= TASK DESCRIPTION =
Exact copy, no pictures: restate each entry below word for word.

┌─ SUPPLIED INFORMATION

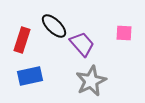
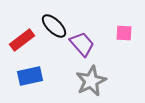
red rectangle: rotated 35 degrees clockwise
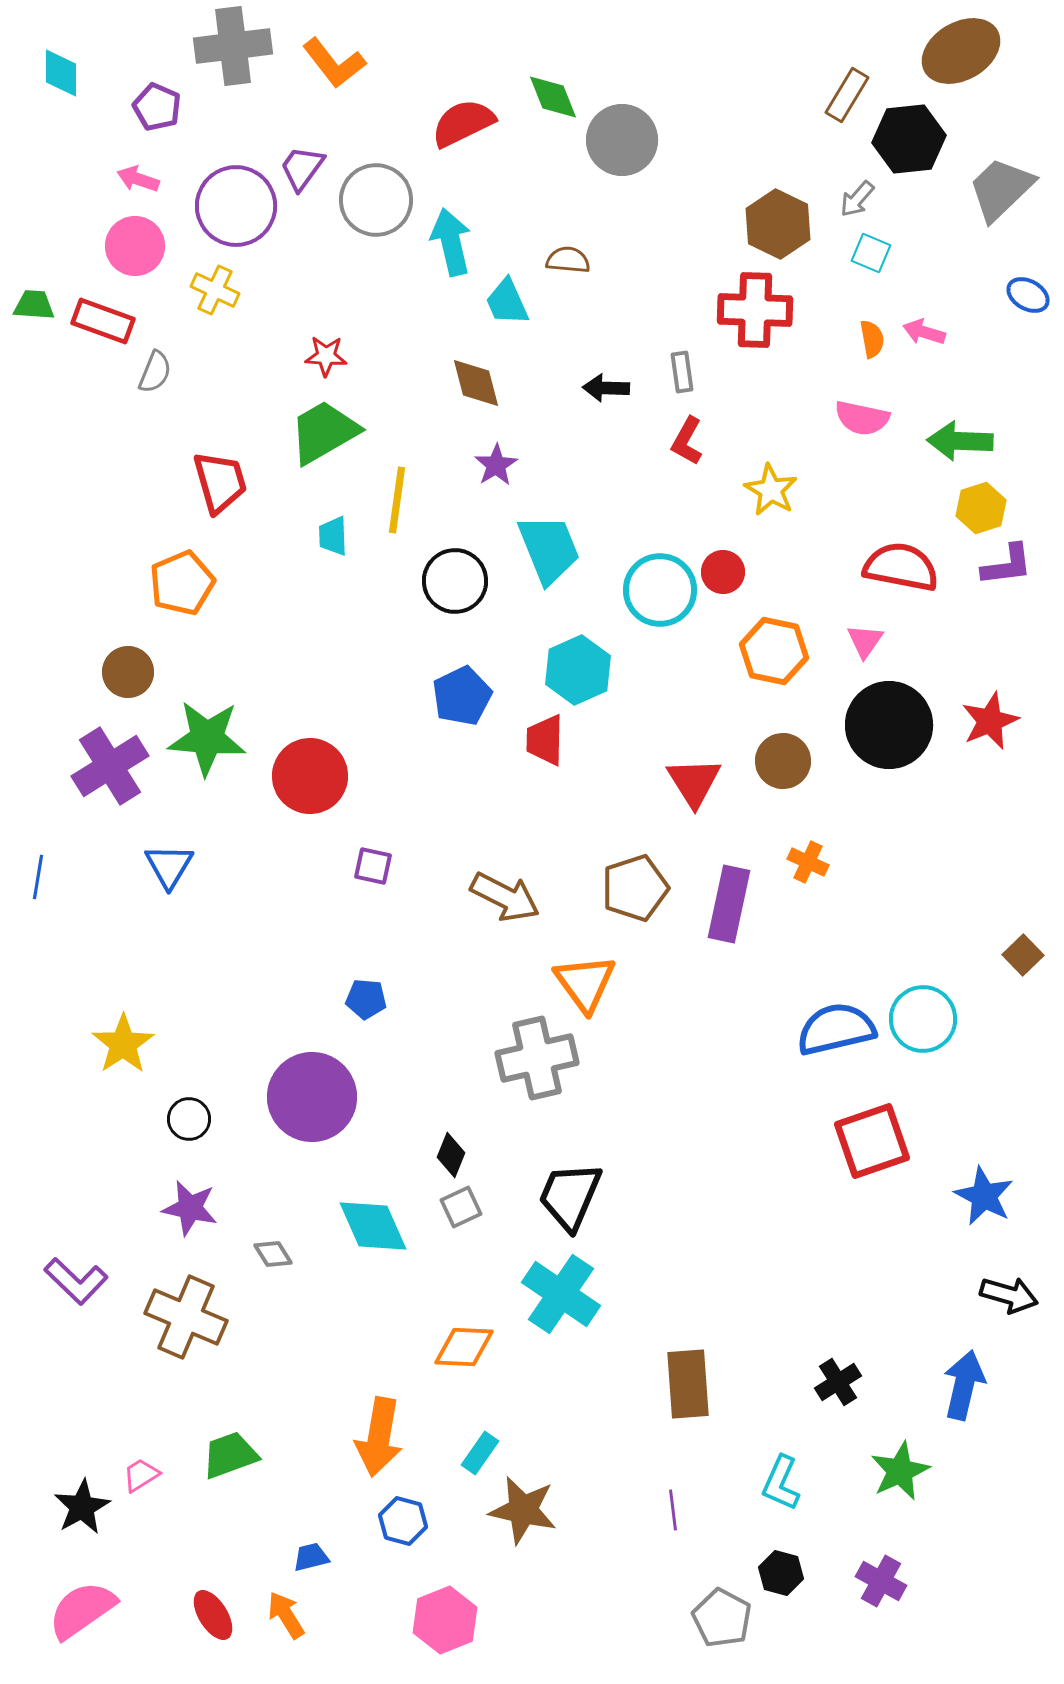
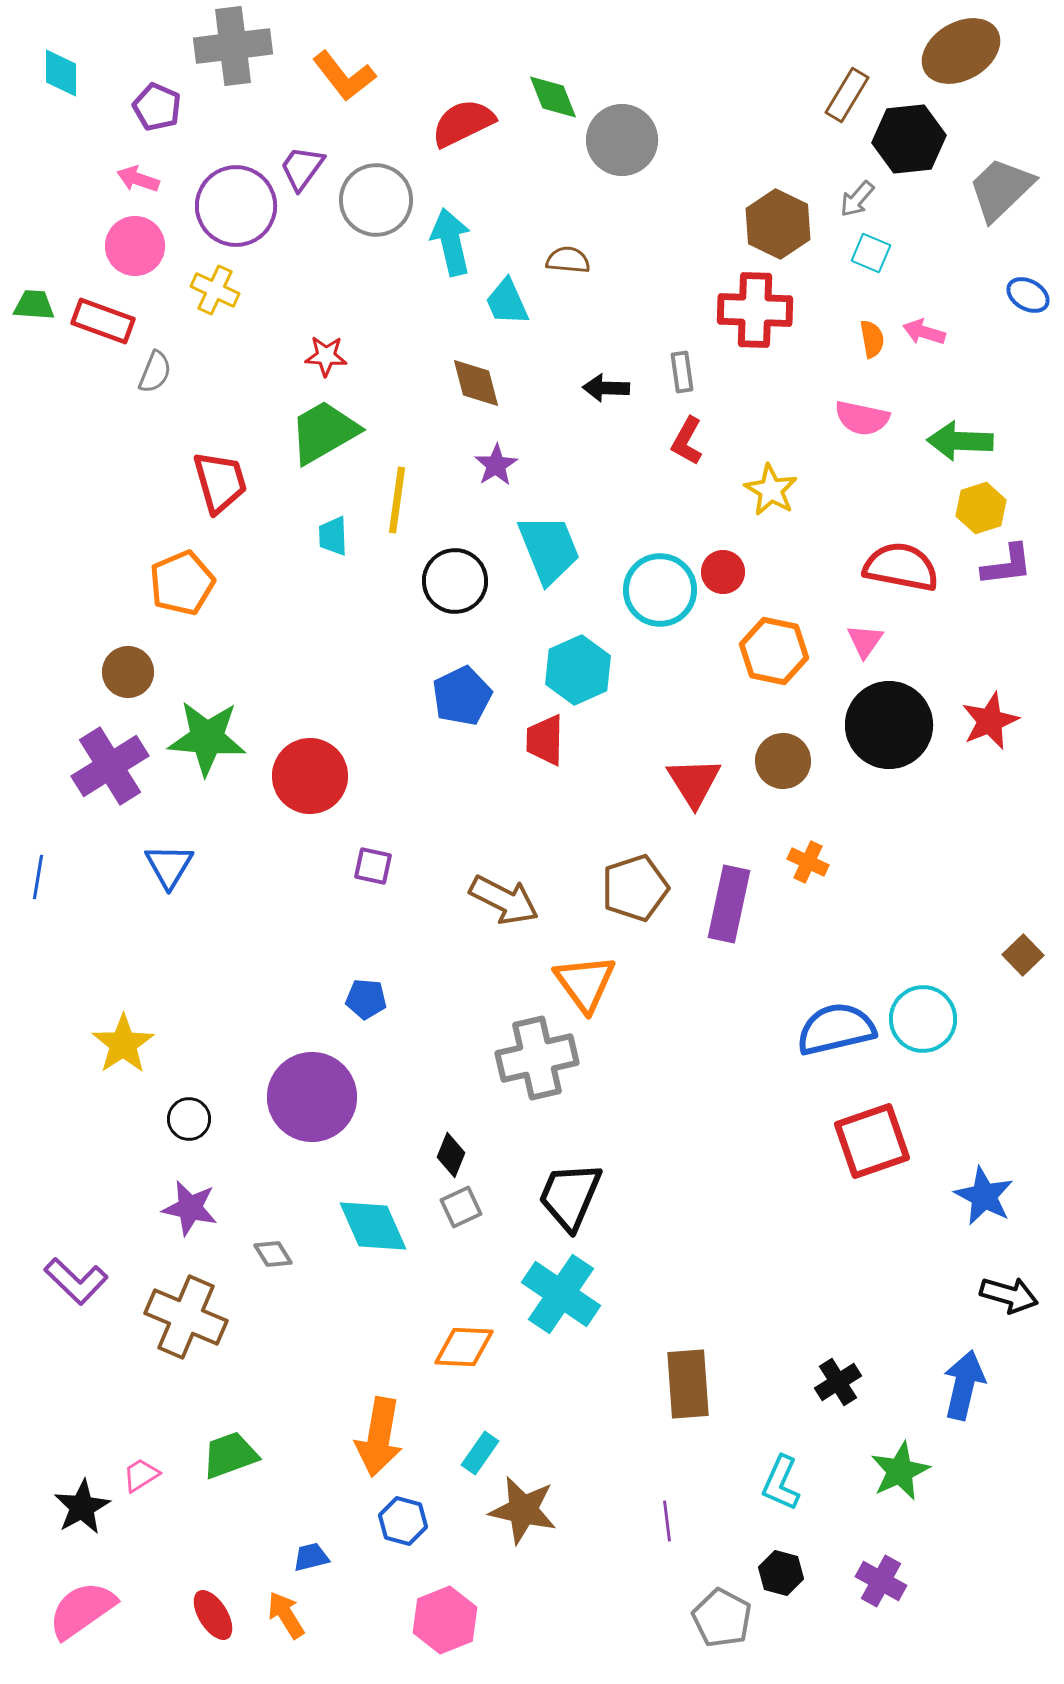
orange L-shape at (334, 63): moved 10 px right, 13 px down
brown arrow at (505, 897): moved 1 px left, 3 px down
purple line at (673, 1510): moved 6 px left, 11 px down
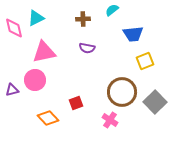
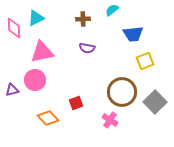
pink diamond: rotated 10 degrees clockwise
pink triangle: moved 2 px left
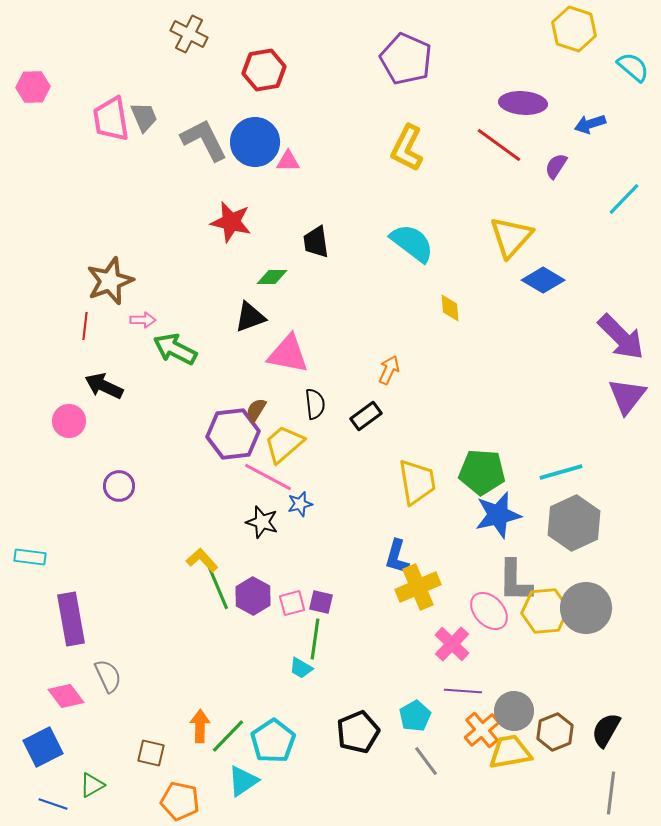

└─

= REPLY =
red rectangle: rotated 35 degrees clockwise
orange L-shape at (334, 63): moved 10 px right, 13 px down
brown arrow at (505, 897): moved 1 px left, 3 px down
purple line at (673, 1510): moved 6 px left, 11 px down
pink diamond: rotated 10 degrees clockwise
pink triangle: moved 2 px left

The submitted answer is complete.